==== Records shown

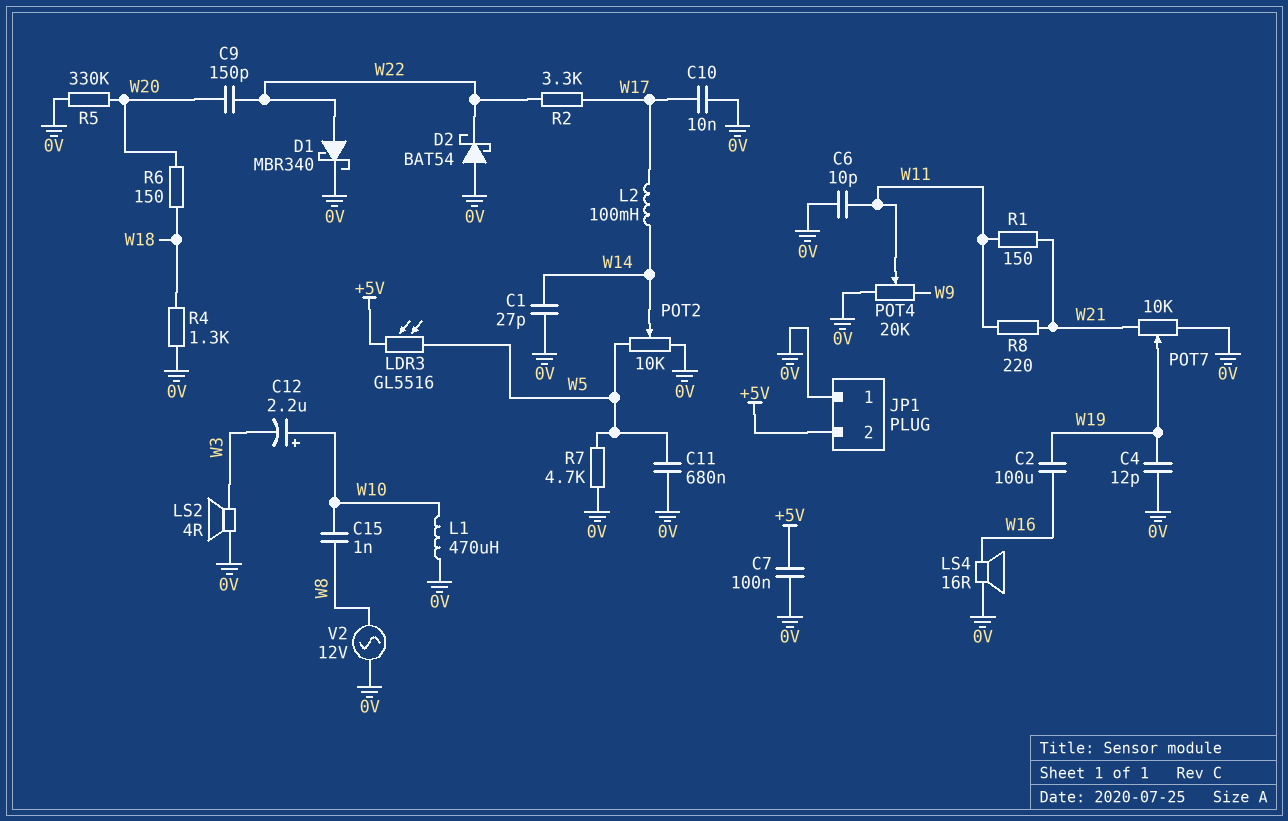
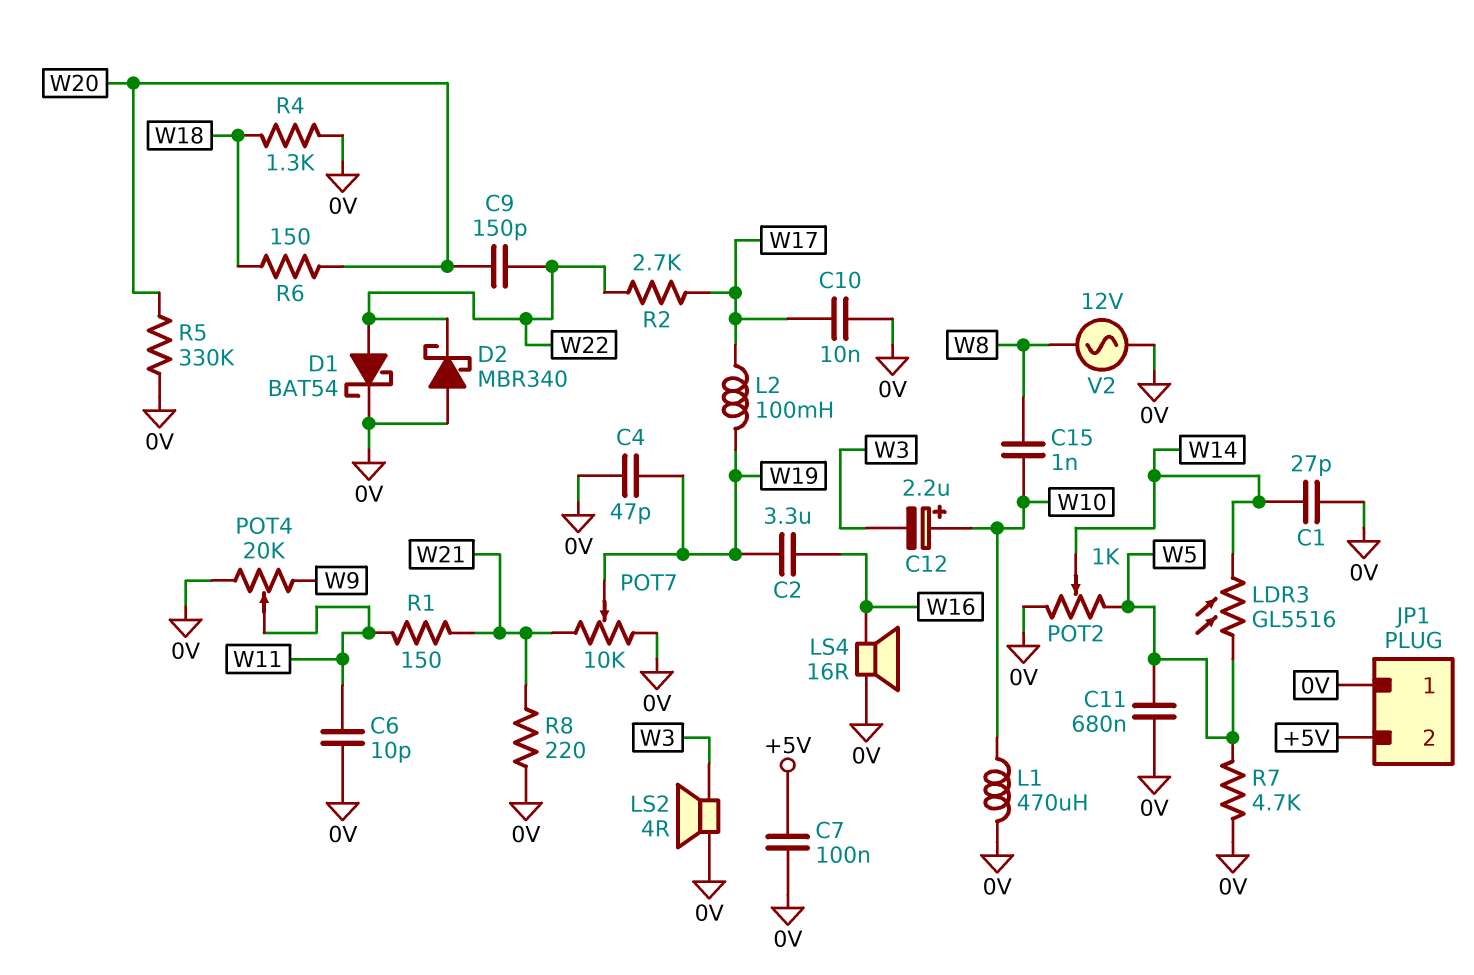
C2: 100uF (W16, W19) -> 3.3uF (W16, W19)
C4: 12pF (0V, W19) -> 47pF (0V, W19)
D1: schottky MBR340 (A W22, K 0V) -> schottky BAT54 (A W22, K 0V)
D2: schottky BAT54 (A 0V, K W22) -> schottky MBR340 (A 0V, K W22)
L2: 100mH (W14, W17) -> 100mH (W17, W19)
LDR3: GL5516 (+5V, W5) -> GL5516 (W5, W14)
POT2: 10k (0V, W5, wiper W14) -> 1k (0V, W5, wiper W14)
R2: 3.3k (W17, W22) -> 2.7k (W17, W22)
R8: 220 (W11, W21) -> 220 (0V, W21)

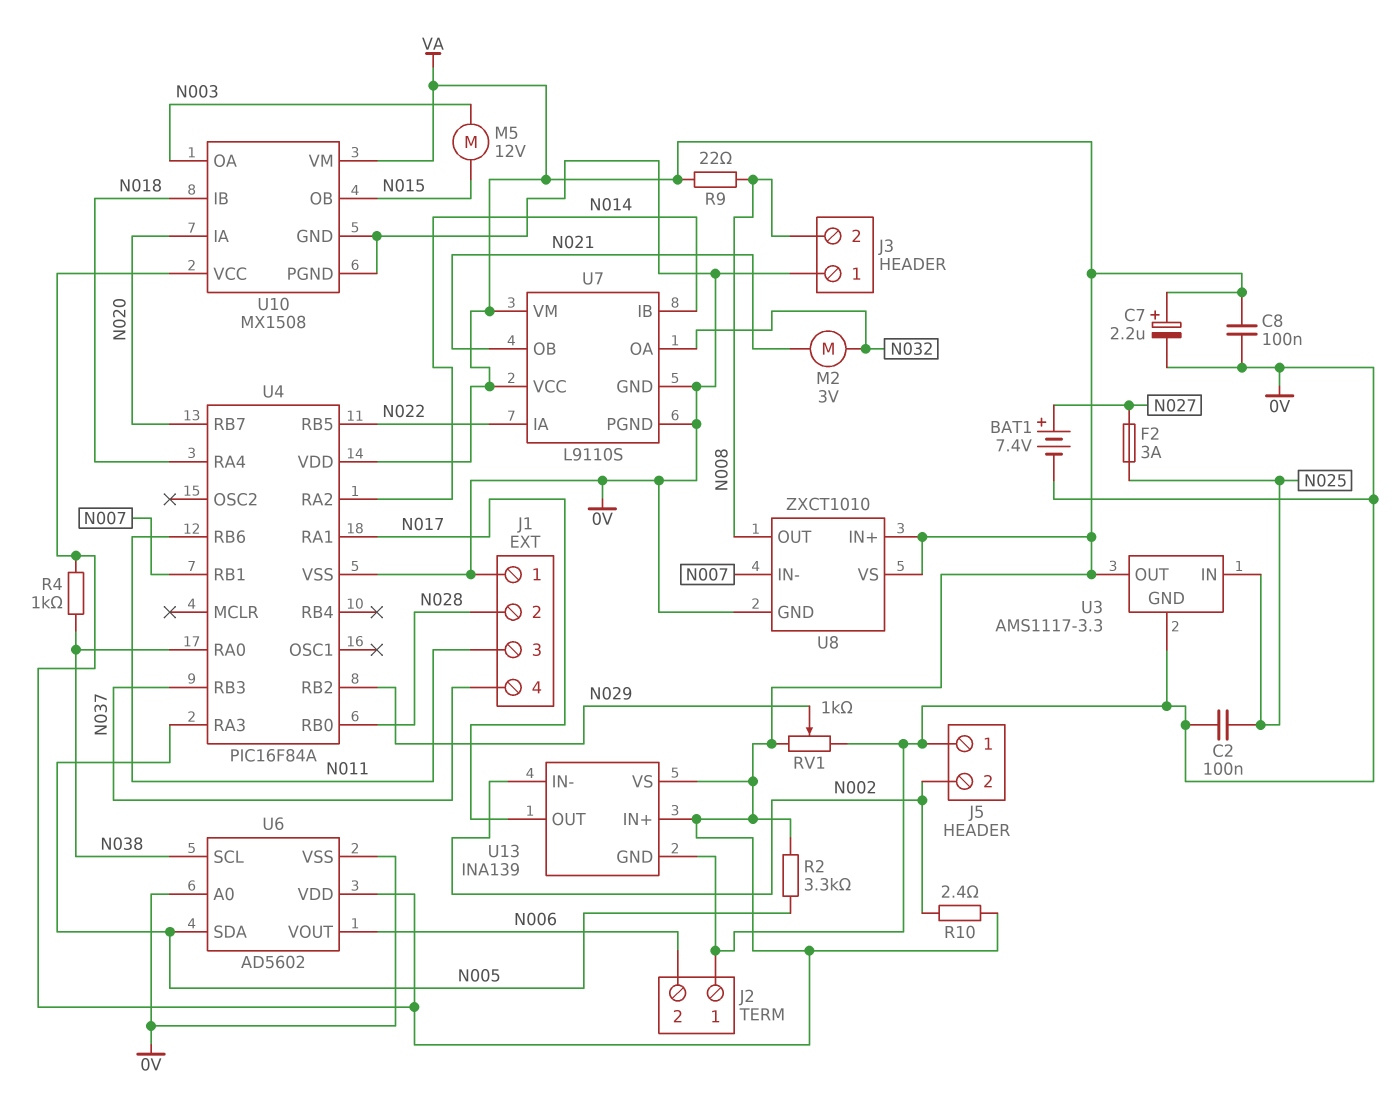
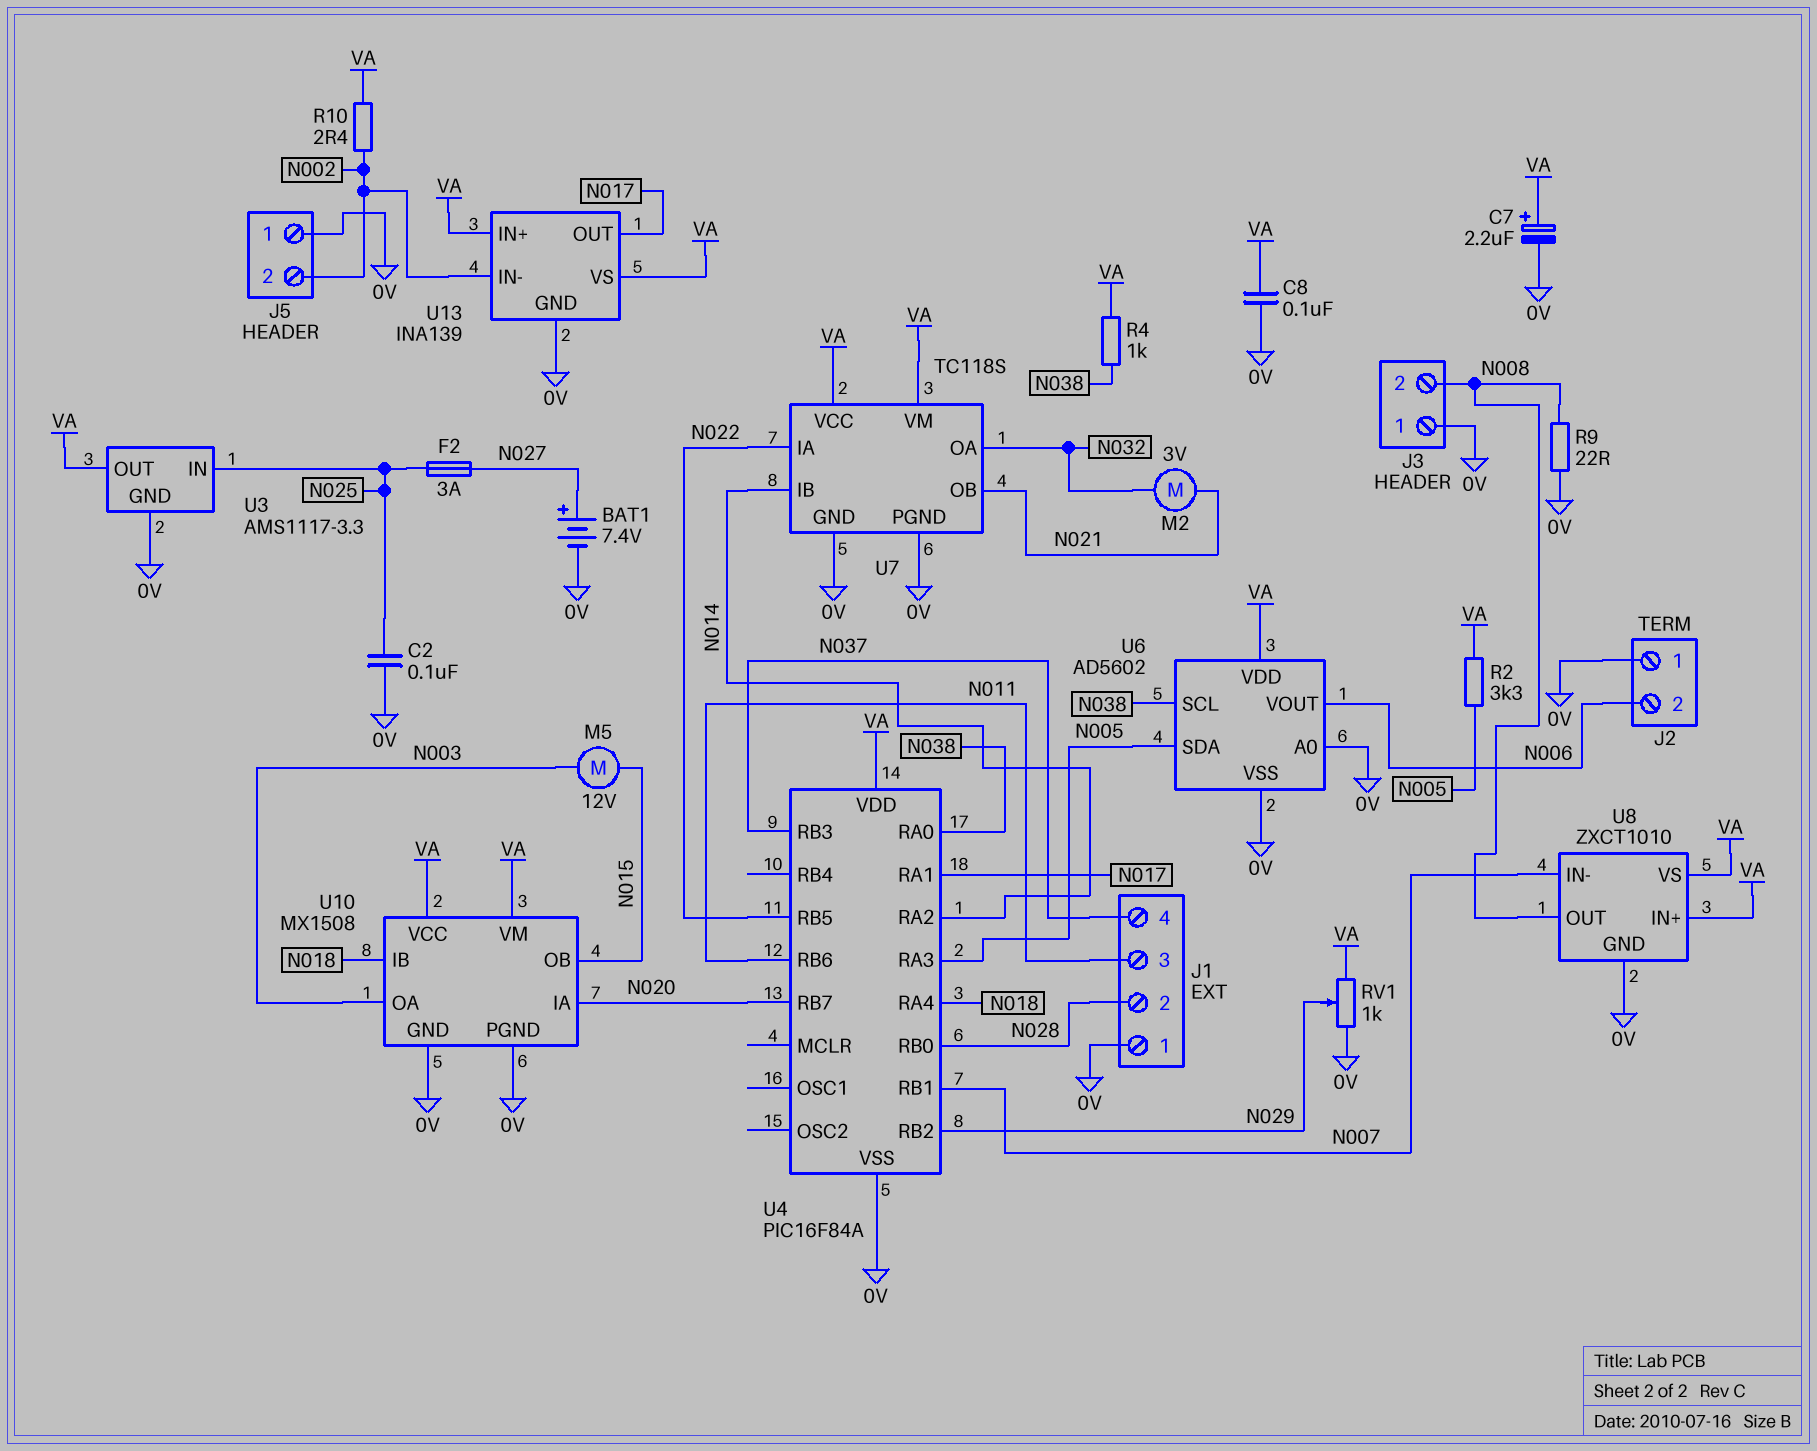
R9: 22 (N008, VA) -> 22 (0V, N008)
U7: L9110S -> TC118S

========

→ What this task involves:
From the line containing "D1: schottky MBR340" to the end of the data above, give those lines again verbatim, with both endpoints included and no images.

→ Result:
D1: schottky MBR340 (A W22, K 0V) -> schottky BAT54 (A W22, K 0V)
D2: schottky BAT54 (A 0V, K W22) -> schottky MBR340 (A 0V, K W22)
L2: 100mH (W14, W17) -> 100mH (W17, W19)
LDR3: GL5516 (+5V, W5) -> GL5516 (W5, W14)
POT2: 10k (0V, W5, wiper W14) -> 1k (0V, W5, wiper W14)
R2: 3.3k (W17, W22) -> 2.7k (W17, W22)
R8: 220 (W11, W21) -> 220 (0V, W21)

R9: 22 (N008, VA) -> 22 (0V, N008)
U7: L9110S -> TC118S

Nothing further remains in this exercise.